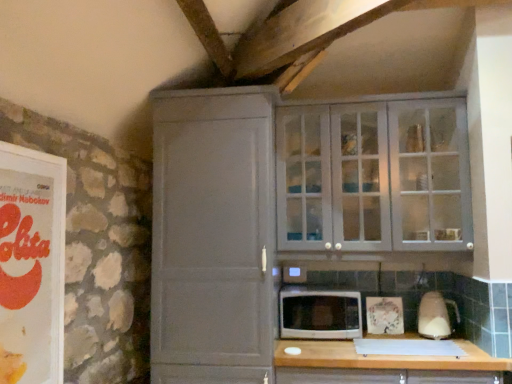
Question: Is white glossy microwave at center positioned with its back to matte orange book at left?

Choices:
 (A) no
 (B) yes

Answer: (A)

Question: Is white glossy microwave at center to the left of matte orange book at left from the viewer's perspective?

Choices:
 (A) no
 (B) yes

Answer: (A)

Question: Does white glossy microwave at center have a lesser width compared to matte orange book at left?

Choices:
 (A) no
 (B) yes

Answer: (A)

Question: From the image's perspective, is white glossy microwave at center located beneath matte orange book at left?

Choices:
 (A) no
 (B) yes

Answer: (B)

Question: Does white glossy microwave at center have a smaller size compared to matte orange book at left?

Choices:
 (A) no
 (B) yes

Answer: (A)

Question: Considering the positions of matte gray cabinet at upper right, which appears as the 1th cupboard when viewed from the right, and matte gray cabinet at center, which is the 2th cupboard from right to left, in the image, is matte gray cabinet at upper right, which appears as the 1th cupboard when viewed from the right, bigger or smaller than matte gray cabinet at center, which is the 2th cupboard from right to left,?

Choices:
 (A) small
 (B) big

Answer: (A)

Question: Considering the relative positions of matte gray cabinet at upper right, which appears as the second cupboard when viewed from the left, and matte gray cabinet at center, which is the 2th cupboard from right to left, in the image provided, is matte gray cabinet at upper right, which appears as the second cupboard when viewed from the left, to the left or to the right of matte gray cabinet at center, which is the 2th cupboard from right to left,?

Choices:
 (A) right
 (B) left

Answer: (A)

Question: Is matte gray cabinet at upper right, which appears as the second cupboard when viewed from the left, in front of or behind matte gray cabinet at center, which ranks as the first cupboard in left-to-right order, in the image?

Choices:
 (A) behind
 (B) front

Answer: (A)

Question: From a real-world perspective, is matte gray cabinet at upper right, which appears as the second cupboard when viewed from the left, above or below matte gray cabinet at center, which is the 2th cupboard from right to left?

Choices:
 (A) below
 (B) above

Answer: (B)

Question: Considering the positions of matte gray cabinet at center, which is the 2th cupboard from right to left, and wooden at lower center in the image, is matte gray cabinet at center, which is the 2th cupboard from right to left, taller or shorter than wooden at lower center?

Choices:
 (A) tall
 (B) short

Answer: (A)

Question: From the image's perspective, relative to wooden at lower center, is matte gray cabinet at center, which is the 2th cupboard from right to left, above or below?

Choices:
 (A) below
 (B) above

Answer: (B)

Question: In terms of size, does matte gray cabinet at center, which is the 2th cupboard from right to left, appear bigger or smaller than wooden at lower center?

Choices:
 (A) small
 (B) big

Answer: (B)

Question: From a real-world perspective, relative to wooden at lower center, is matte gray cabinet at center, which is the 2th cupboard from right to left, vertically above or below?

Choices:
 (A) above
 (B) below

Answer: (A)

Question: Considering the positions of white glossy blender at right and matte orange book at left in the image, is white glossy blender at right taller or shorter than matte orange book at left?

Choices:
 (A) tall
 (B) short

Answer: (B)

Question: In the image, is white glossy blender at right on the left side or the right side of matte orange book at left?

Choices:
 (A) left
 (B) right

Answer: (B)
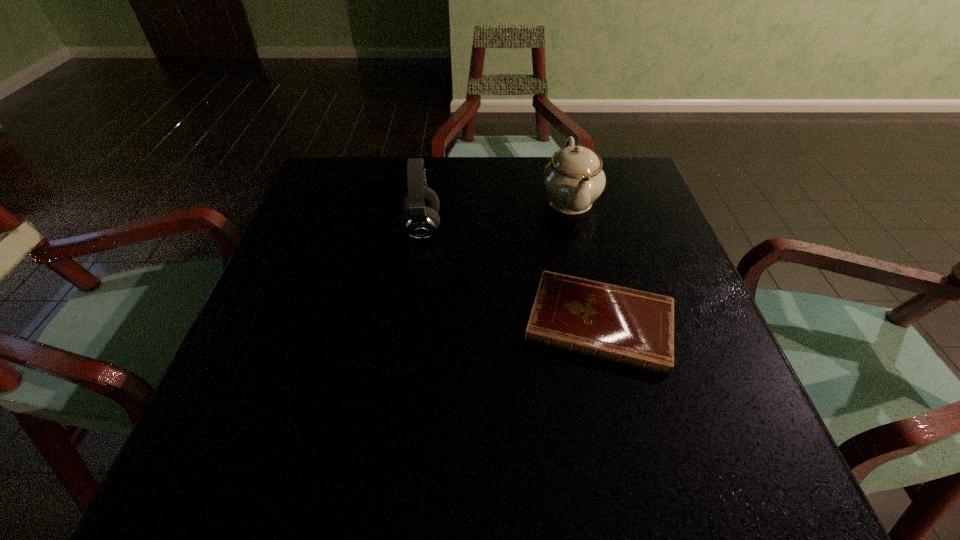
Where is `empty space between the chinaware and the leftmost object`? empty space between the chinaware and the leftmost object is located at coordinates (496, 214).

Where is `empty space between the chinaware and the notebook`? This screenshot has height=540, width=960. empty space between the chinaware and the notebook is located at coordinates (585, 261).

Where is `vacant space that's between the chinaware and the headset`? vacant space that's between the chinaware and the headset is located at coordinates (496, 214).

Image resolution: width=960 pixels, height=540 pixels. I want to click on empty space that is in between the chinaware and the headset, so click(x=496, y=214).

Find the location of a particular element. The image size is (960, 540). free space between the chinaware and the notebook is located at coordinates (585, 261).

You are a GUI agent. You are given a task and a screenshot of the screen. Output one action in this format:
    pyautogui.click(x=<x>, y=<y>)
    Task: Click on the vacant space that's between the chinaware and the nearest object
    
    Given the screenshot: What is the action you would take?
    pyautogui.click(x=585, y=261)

═══

Extract every line of the records that contains the word "white".

[Complete answer]:
Question: Is white glossy microwave at center positioned with its back to matte orange book at left?
Question: Is white glossy microwave at center to the left of matte orange book at left from the viewer's perspective?
Question: Does white glossy microwave at center have a lesser width compared to matte orange book at left?
Question: From the image's perspective, is white glossy microwave at center located beneath matte orange book at left?
Question: Does white glossy microwave at center have a smaller size compared to matte orange book at left?
Question: Considering the positions of white glossy blender at right and matte orange book at left in the image, is white glossy blender at right taller or shorter than matte orange book at left?
Question: In the image, is white glossy blender at right on the left side or the right side of matte orange book at left?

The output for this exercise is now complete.